When a line of the records contains "moved", copy it.

**RECORDS SUPPLIED**
Segment Open
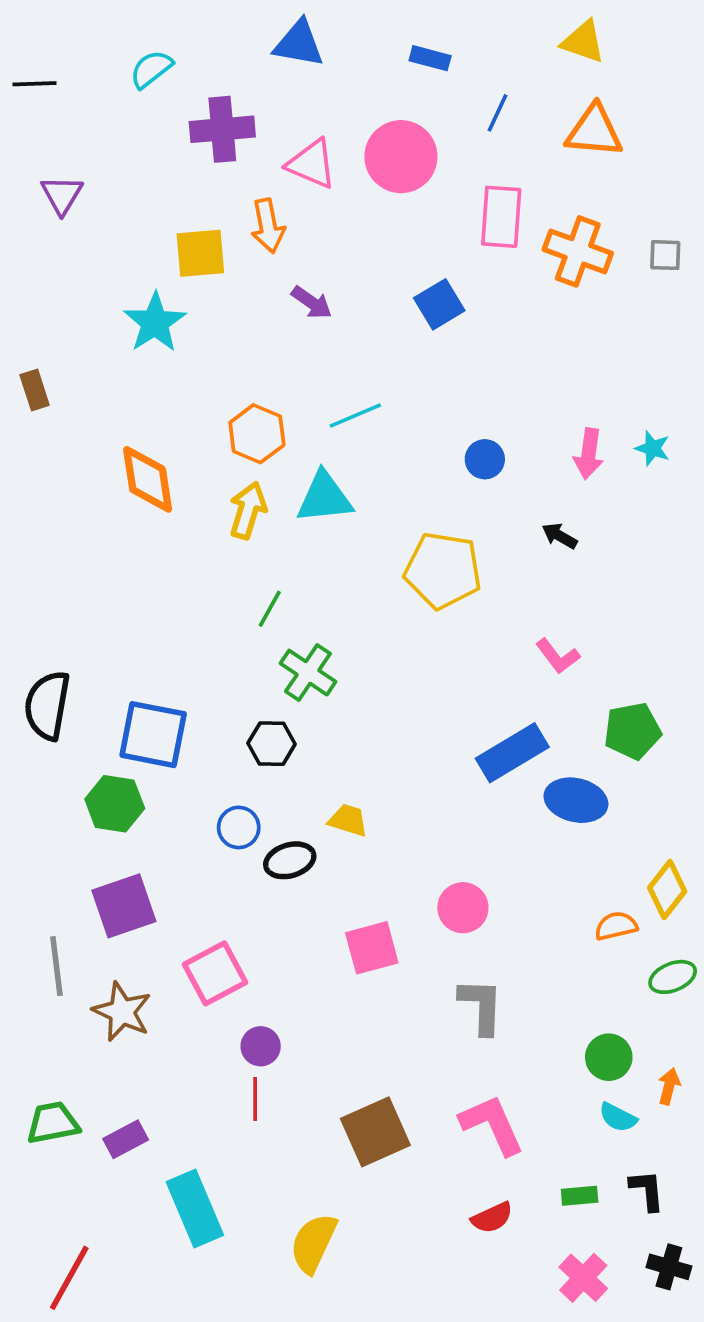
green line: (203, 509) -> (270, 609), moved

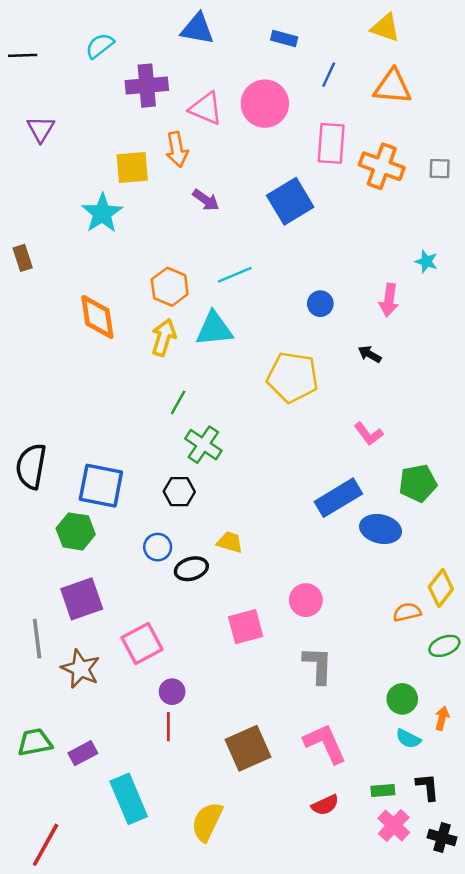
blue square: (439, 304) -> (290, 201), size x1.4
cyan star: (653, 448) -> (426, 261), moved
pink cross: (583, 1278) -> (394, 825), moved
Segment Closed
Segment Open
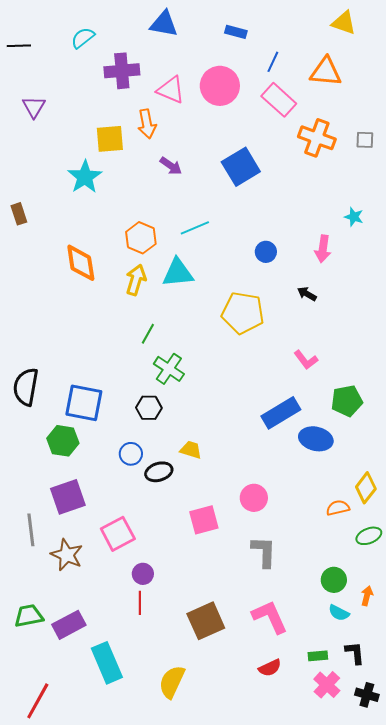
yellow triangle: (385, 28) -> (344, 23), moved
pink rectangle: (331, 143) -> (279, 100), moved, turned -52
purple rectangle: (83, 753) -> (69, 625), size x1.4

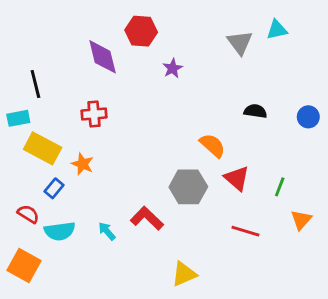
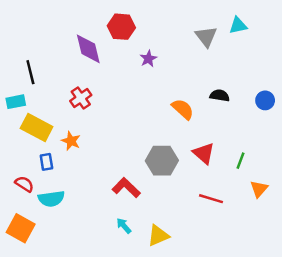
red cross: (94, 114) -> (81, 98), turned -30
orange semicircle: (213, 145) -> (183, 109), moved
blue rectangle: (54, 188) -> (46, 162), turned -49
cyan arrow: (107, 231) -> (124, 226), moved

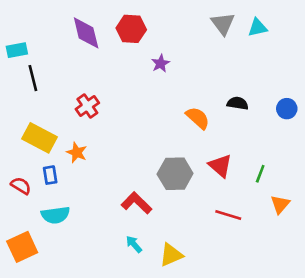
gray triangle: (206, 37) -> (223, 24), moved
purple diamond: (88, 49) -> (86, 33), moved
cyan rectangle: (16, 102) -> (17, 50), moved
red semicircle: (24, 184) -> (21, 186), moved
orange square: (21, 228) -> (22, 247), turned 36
Segment Closed
**EXERCISE ANSWER**
green line: (203, 509) -> (270, 609), moved
cyan star: (653, 448) -> (426, 261), moved
pink cross: (583, 1278) -> (394, 825), moved
yellow triangle: (385, 28) -> (344, 23), moved
pink rectangle: (331, 143) -> (279, 100), moved, turned -52
orange semicircle: (213, 145) -> (183, 109), moved
cyan arrow: (107, 231) -> (124, 226), moved
gray triangle: (206, 37) -> (223, 24), moved
purple diamond: (88, 49) -> (86, 33), moved
cyan rectangle: (16, 102) -> (17, 50), moved
red semicircle: (24, 184) -> (21, 186), moved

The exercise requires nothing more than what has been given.